**TASK ITEM:**
Every line from the start of the listing below through the line that contains "black hammer: 3 -> 5" is to be reproduced word for word.

**WORKING DATA:**
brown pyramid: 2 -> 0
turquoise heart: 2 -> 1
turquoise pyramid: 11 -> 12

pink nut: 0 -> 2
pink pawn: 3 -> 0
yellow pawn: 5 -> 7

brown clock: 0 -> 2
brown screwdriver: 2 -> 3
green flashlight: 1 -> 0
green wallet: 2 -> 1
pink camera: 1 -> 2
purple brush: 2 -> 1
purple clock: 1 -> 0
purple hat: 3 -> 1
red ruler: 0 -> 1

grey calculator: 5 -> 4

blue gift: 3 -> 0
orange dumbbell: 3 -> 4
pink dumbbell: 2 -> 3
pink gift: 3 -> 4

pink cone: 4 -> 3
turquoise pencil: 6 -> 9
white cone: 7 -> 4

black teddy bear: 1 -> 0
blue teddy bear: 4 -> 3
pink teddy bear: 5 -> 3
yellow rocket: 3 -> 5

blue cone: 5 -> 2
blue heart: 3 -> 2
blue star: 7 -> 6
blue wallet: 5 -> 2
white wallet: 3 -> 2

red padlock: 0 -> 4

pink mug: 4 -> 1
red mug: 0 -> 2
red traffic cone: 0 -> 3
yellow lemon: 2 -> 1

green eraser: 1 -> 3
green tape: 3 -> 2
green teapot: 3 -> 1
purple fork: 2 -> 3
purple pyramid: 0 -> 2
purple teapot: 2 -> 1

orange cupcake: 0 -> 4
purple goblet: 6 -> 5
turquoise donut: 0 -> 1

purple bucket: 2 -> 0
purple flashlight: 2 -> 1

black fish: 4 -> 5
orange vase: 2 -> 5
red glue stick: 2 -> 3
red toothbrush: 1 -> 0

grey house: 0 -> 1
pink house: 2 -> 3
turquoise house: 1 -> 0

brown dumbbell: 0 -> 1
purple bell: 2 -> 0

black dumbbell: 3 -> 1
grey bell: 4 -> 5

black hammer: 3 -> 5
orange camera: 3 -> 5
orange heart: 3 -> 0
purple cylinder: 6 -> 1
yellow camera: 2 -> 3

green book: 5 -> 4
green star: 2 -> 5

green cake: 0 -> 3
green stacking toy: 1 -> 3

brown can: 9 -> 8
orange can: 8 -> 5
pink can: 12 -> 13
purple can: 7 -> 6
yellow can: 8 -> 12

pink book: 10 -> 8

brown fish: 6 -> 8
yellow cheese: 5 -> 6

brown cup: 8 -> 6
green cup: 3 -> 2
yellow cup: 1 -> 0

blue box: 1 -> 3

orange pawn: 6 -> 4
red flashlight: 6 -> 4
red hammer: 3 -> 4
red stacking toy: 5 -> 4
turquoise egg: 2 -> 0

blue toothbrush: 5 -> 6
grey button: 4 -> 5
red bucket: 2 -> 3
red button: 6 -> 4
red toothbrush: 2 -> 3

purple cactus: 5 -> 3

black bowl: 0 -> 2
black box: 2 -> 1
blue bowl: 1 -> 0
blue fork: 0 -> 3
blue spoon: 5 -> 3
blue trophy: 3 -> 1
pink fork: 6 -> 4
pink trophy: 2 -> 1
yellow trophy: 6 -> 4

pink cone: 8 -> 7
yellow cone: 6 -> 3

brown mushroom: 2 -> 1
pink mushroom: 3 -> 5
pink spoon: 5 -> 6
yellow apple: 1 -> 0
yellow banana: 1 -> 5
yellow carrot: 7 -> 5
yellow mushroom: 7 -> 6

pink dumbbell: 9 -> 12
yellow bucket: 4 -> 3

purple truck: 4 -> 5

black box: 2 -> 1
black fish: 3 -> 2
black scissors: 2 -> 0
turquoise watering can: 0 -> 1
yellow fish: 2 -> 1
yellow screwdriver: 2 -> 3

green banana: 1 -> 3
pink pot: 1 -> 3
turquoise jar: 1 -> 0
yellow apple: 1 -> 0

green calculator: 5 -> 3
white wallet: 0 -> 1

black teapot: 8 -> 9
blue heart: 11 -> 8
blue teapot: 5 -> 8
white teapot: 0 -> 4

**RESPONSE:**
brown pyramid: 2 -> 0
turquoise heart: 2 -> 1
turquoise pyramid: 11 -> 12

pink nut: 0 -> 2
pink pawn: 3 -> 0
yellow pawn: 5 -> 7

brown clock: 0 -> 2
brown screwdriver: 2 -> 3
green flashlight: 1 -> 0
green wallet: 2 -> 1
pink camera: 1 -> 2
purple brush: 2 -> 1
purple clock: 1 -> 0
purple hat: 3 -> 1
red ruler: 0 -> 1

grey calculator: 5 -> 4

blue gift: 3 -> 0
orange dumbbell: 3 -> 4
pink dumbbell: 2 -> 3
pink gift: 3 -> 4

pink cone: 4 -> 3
turquoise pencil: 6 -> 9
white cone: 7 -> 4

black teddy bear: 1 -> 0
blue teddy bear: 4 -> 3
pink teddy bear: 5 -> 3
yellow rocket: 3 -> 5

blue cone: 5 -> 2
blue heart: 3 -> 2
blue star: 7 -> 6
blue wallet: 5 -> 2
white wallet: 3 -> 2

red padlock: 0 -> 4

pink mug: 4 -> 1
red mug: 0 -> 2
red traffic cone: 0 -> 3
yellow lemon: 2 -> 1

green eraser: 1 -> 3
green tape: 3 -> 2
green teapot: 3 -> 1
purple fork: 2 -> 3
purple pyramid: 0 -> 2
purple teapot: 2 -> 1

orange cupcake: 0 -> 4
purple goblet: 6 -> 5
turquoise donut: 0 -> 1

purple bucket: 2 -> 0
purple flashlight: 2 -> 1

black fish: 4 -> 5
orange vase: 2 -> 5
red glue stick: 2 -> 3
red toothbrush: 1 -> 0

grey house: 0 -> 1
pink house: 2 -> 3
turquoise house: 1 -> 0

brown dumbbell: 0 -> 1
purple bell: 2 -> 0

black dumbbell: 3 -> 1
grey bell: 4 -> 5

black hammer: 3 -> 5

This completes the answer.